Display each line of the rows below that contains the string "kern".

>> start Information provided

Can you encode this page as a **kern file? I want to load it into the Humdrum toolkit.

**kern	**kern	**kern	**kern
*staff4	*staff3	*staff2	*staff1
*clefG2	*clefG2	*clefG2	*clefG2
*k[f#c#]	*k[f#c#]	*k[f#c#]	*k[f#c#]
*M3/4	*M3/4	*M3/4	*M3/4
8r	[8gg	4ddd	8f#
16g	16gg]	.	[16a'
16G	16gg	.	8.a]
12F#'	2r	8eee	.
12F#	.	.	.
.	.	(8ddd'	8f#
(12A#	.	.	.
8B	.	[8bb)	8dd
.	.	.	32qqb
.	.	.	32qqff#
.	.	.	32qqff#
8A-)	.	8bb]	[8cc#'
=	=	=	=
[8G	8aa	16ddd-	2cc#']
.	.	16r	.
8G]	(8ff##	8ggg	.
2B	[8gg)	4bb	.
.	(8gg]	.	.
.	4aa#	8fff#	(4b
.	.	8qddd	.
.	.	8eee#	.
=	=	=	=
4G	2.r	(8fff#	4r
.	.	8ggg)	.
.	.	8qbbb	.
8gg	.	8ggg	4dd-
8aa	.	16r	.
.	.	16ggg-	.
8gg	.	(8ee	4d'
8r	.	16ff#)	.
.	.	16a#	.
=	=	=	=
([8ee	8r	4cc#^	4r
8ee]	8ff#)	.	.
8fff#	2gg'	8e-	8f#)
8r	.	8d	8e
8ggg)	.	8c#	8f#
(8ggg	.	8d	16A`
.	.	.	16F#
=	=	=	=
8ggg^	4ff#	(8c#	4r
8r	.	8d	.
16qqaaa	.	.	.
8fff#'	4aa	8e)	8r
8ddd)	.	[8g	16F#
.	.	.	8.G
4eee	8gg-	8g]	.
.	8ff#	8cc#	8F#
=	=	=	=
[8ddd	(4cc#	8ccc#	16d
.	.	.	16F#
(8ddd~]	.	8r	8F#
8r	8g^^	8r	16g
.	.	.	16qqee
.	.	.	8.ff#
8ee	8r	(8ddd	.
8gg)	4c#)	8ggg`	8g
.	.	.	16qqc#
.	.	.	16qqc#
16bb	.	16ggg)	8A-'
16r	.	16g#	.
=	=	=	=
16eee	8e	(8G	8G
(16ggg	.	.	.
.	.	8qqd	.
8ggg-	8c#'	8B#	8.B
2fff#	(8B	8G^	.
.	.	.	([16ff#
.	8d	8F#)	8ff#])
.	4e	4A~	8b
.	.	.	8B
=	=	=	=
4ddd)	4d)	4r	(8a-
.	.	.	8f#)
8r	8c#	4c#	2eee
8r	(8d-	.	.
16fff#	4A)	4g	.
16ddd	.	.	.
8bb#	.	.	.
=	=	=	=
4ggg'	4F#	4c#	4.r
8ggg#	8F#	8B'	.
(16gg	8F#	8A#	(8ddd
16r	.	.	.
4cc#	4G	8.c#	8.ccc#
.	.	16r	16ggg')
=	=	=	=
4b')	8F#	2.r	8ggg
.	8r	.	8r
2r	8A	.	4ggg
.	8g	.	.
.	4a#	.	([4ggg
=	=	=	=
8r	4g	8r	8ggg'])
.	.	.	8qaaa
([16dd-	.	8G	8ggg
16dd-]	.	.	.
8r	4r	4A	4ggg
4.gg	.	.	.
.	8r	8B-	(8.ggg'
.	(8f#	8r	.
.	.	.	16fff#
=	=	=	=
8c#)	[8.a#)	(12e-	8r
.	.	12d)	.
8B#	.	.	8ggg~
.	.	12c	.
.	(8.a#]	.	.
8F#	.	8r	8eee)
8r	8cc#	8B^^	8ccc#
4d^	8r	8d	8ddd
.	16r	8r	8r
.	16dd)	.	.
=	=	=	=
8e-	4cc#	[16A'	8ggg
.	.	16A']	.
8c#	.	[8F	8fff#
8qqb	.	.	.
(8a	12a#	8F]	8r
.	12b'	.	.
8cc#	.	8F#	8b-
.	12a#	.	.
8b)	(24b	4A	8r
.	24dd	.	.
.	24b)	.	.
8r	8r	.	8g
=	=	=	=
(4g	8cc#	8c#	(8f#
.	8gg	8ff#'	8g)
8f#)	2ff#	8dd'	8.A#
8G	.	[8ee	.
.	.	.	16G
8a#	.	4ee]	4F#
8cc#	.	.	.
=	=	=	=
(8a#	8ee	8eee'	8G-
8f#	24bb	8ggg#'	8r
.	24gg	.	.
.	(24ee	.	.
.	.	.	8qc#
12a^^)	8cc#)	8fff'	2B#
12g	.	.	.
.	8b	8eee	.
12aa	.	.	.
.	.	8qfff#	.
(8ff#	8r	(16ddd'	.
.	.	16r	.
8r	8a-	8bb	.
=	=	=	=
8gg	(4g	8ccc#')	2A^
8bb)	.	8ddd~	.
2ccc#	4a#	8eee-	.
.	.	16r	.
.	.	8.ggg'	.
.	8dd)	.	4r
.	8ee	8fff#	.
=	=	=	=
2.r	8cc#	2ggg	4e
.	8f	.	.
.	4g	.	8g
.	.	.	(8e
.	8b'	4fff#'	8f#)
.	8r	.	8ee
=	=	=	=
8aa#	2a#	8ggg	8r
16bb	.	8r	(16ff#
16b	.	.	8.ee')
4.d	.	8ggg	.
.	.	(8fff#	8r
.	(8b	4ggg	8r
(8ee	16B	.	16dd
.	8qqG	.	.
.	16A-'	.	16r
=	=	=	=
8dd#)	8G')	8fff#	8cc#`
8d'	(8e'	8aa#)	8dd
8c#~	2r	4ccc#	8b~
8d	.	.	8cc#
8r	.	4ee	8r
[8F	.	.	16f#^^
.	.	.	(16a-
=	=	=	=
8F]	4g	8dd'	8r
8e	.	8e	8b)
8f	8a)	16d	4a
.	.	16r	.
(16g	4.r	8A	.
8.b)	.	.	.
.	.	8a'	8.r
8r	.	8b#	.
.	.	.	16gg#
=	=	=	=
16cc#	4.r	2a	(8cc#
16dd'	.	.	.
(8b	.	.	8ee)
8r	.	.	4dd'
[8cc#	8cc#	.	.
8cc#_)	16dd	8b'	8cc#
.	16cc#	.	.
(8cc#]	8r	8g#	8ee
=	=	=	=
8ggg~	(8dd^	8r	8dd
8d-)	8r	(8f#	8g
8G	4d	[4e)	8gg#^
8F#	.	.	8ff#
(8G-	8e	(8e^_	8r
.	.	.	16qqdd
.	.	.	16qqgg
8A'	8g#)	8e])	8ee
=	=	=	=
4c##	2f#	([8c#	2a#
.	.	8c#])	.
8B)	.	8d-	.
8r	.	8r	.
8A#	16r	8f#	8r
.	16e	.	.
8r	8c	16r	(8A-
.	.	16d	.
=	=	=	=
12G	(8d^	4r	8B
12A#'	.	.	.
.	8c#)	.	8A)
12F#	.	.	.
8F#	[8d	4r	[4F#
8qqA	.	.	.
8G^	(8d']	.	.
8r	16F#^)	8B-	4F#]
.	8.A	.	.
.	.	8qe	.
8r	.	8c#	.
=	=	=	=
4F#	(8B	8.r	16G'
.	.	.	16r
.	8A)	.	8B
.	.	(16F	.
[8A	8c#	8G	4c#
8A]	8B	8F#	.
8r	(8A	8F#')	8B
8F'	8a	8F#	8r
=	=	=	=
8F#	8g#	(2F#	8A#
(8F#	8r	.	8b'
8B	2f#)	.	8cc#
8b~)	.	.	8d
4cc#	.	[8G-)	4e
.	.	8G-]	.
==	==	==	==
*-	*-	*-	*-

>> end Information provided

Task result:
Can you encode this page as a **kern file? I want to load it into the Humdrum toolkit.
**kern	**kern	**kern	**kern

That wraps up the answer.